INSTRUCTIONS TO FOLLOW: Identify each line below containing the string "minus" and copy it.

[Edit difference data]
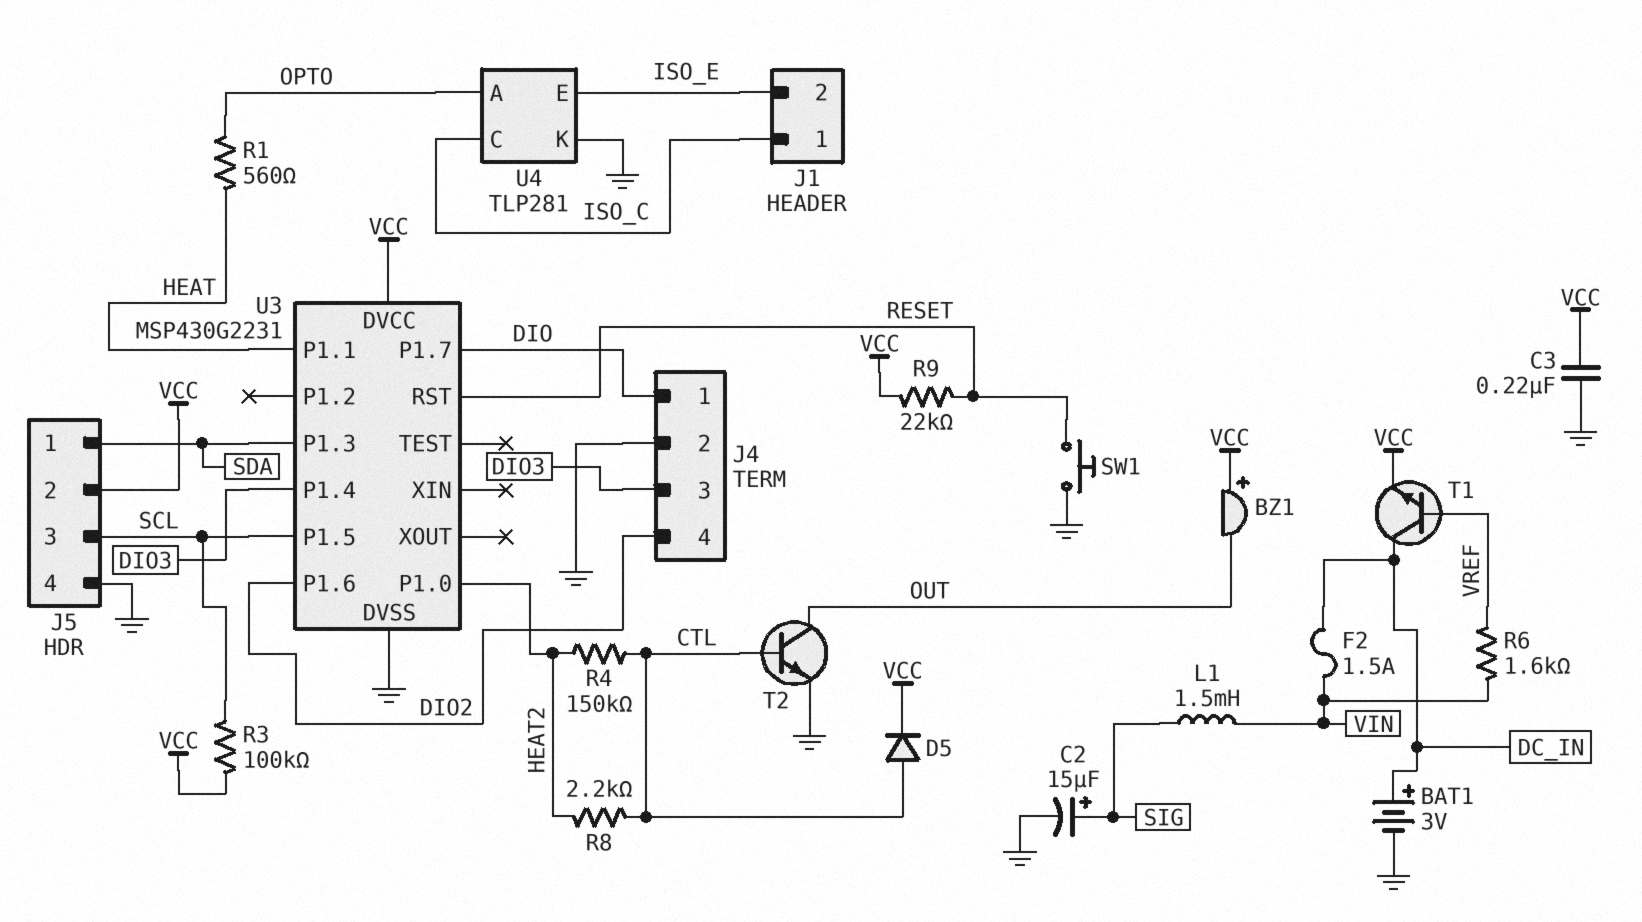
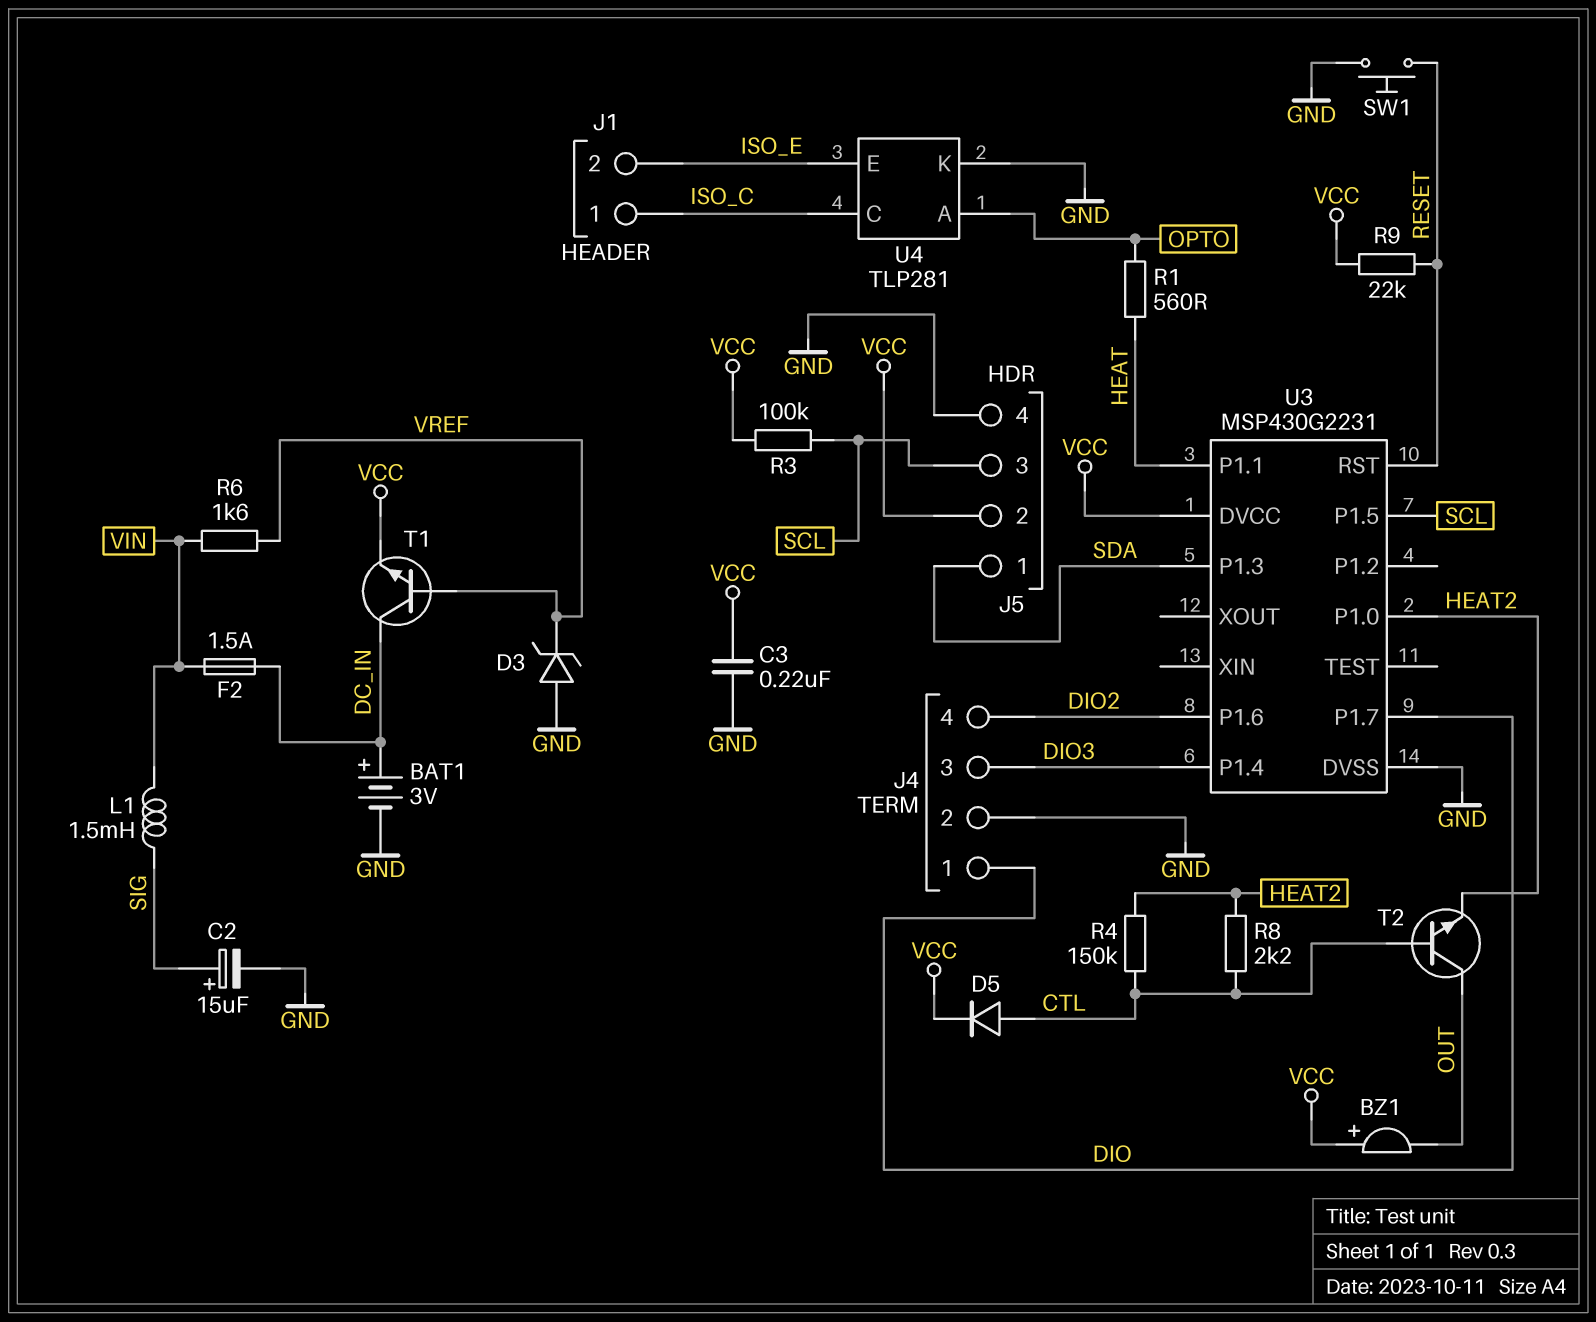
D3: none -> zener (A GND, K VREF)
T2: NPN (B CTL, C OUT, E GND) -> NPN (B CTL, C OUT, E HEAT2)

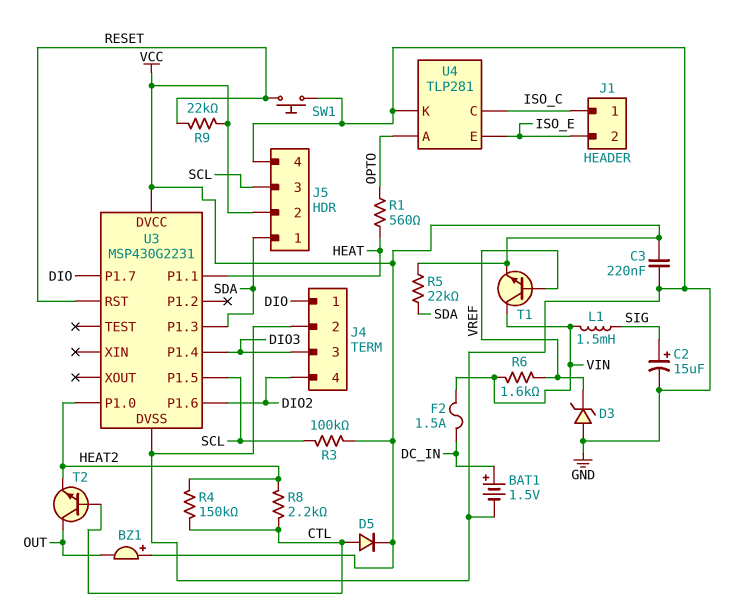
BAT1: 3V (plus DC_IN, minus GND) -> 1.5V (plus DC_IN, minus GND)
R5: none -> 22k (SDA, VCC)
T1: NPN (B VREF, C DC_IN, E VCC) -> NPN (B VREF, C VIN, E VCC)

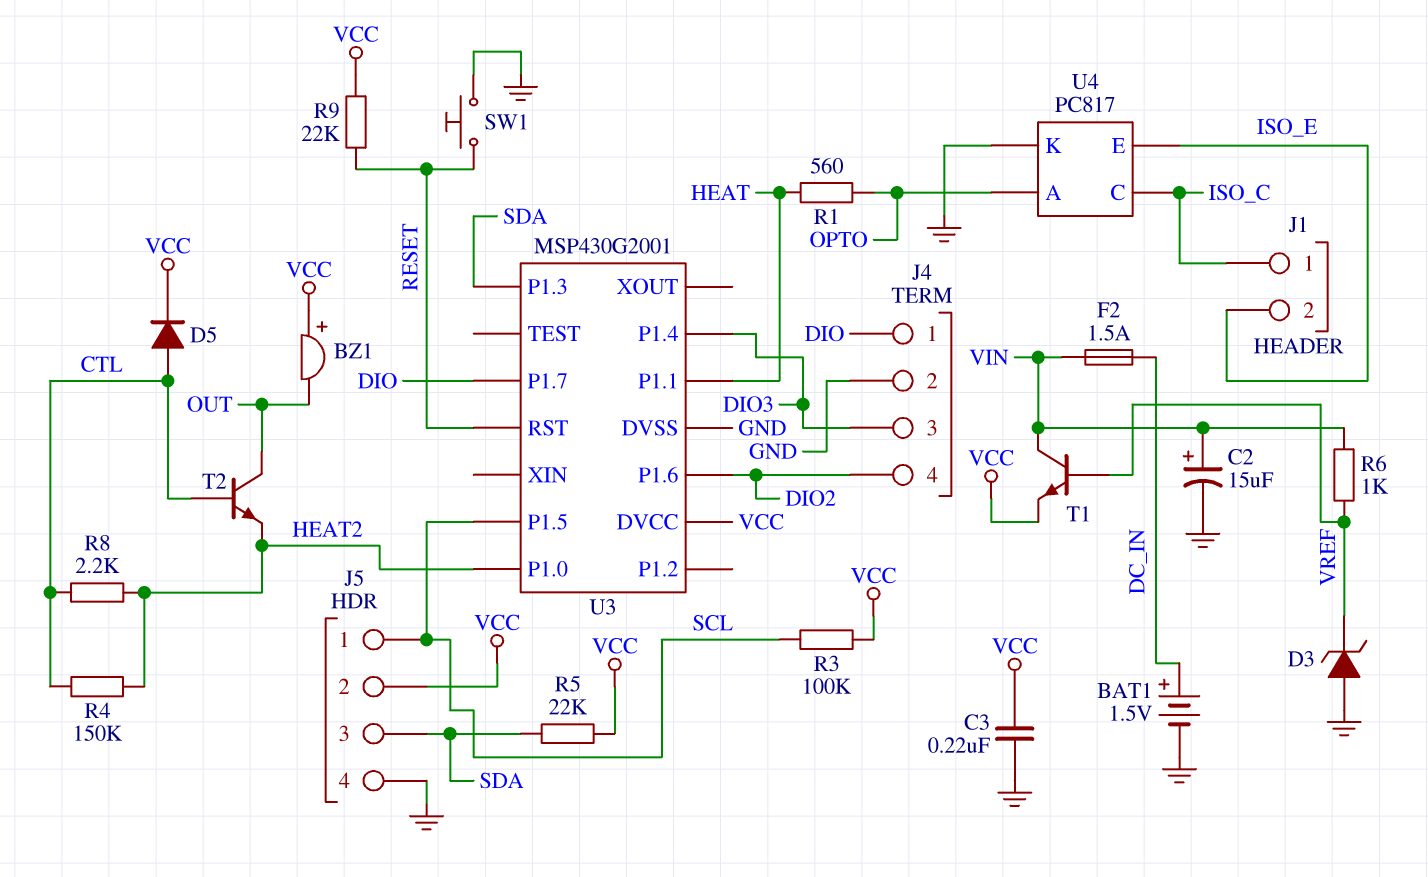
C2: 15uF (plus SIG, minus GND) -> 15uF (plus VIN, minus GND)
J5 pin 1: SDA -> SCL
J5 pin 3: SCL -> SDA
L1: 1.5mH (SIG, VIN) -> none
R6: 1.6k (VIN, VREF) -> 1k (VIN, VREF)
U3: MSP430G2231 -> MSP430G2001
U4: TLP281 -> PC817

TASK RESPONSE:
BAT1: 3V (plus DC_IN, minus GND) -> 1.5V (plus DC_IN, minus GND)
C2: 15uF (plus SIG, minus GND) -> 15uF (plus VIN, minus GND)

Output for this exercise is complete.